DIRECTIONS FOR THIS TASK:
The answer must be the full data, restated word for word, with no pictures in it.

-------- SOURCE MATERIAL --------

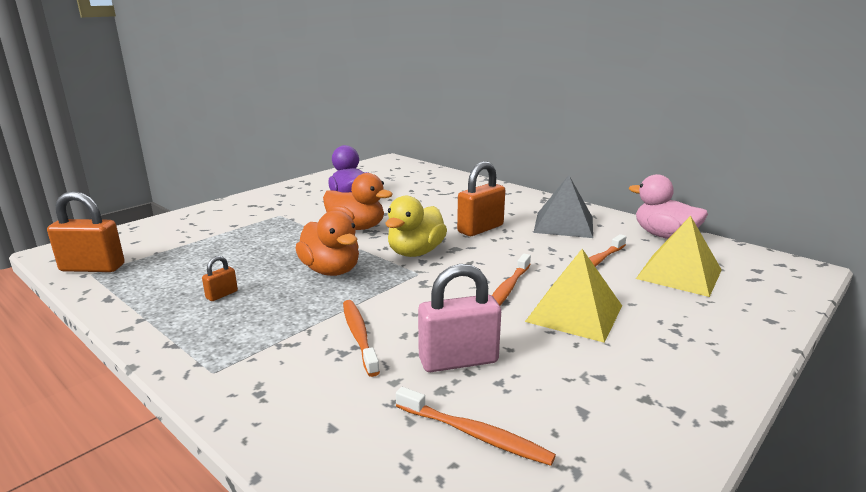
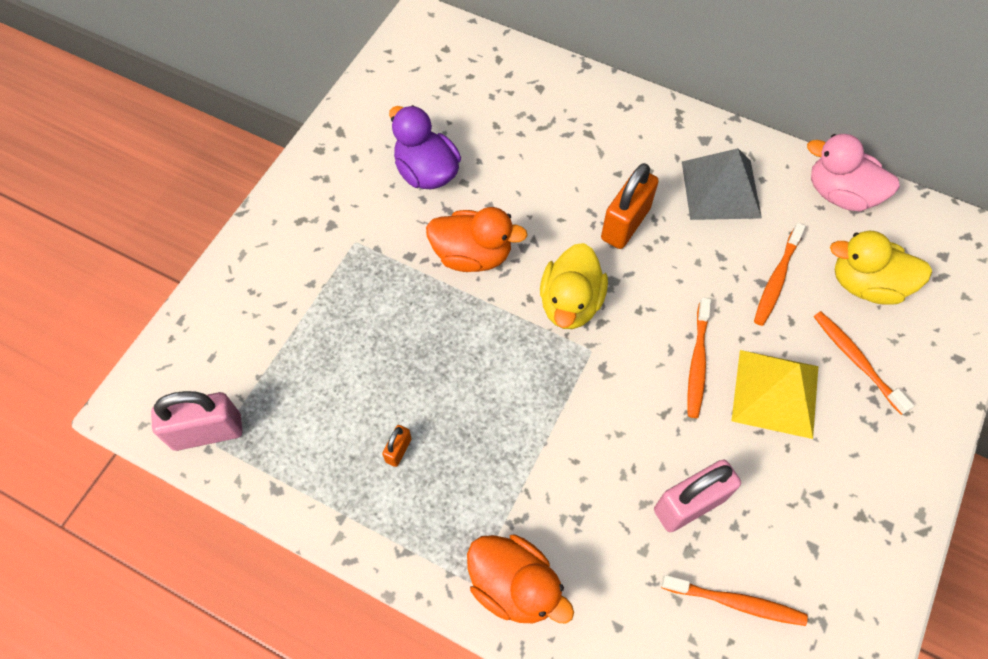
camera: 15 degrees left, 40 degrees up
orange padlock [47,191,125,272] -> pink padlock [151,391,242,451]
orange duck [295,210,359,276] -> orange duck moved to [467,535,574,623]
orange toothbrush [343,300,380,377] -> orange toothbrush moved to [813,311,914,415]
yellow pyramid [636,216,722,297] -> yellow duck [830,231,932,305]

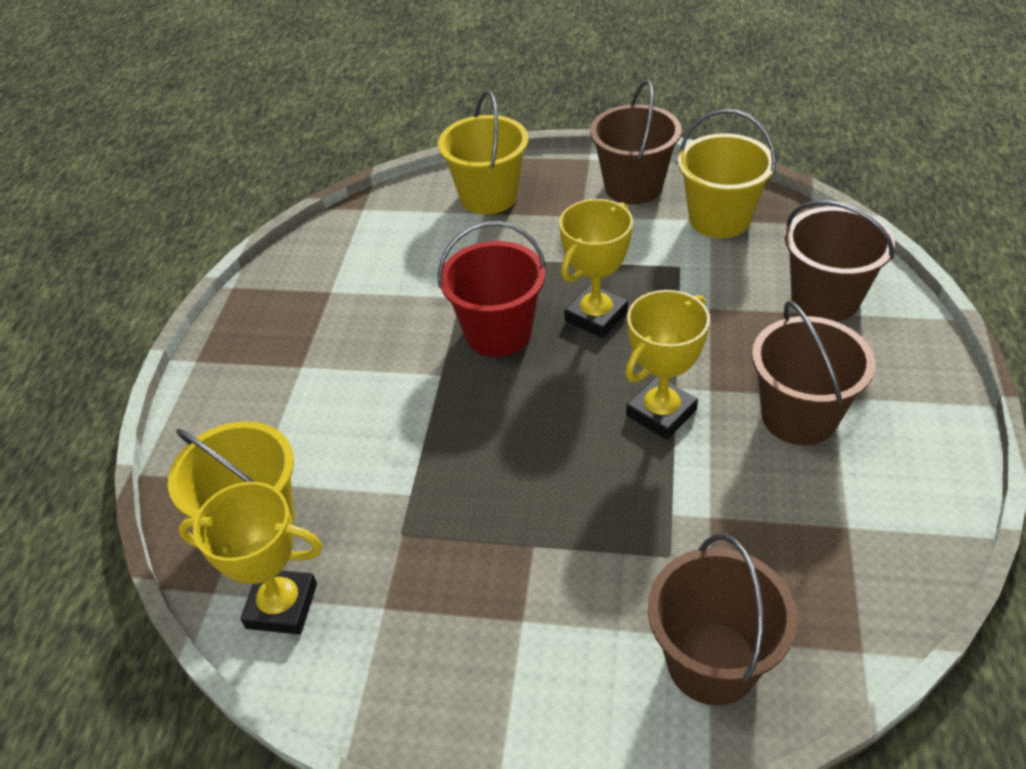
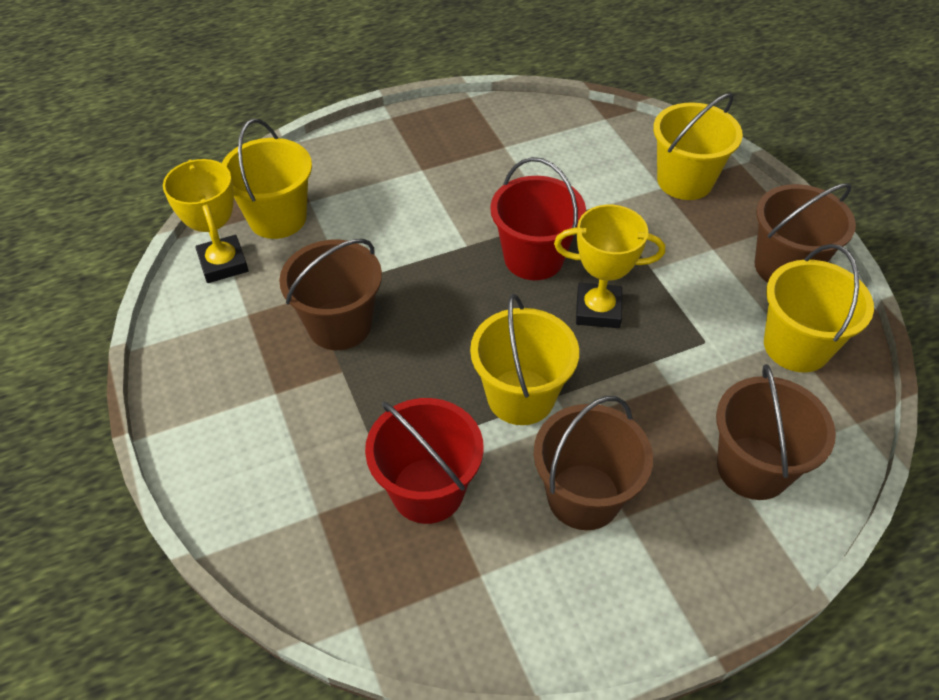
camera: 55 degrees right, 5 degrees up
yellow trophy [625,290,710,440] -> yellow bucket [470,294,579,425]
brown bucket [648,534,797,705] -> brown bucket moved to [279,239,382,350]
none -> red bucket [365,398,484,524]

--------

EXERCISE SOLUTION:
camera: 15 degrees left, 40 degrees up
orange padlock [47,191,125,272] -> pink padlock [151,391,242,451]
orange duck [295,210,359,276] -> orange duck moved to [467,535,574,623]
orange toothbrush [343,300,380,377] -> orange toothbrush moved to [813,311,914,415]
yellow pyramid [636,216,722,297] -> yellow duck [830,231,932,305]

camera: 55 degrees right, 5 degrees up
yellow trophy [625,290,710,440] -> yellow bucket [470,294,579,425]
brown bucket [648,534,797,705] -> brown bucket moved to [279,239,382,350]
none -> red bucket [365,398,484,524]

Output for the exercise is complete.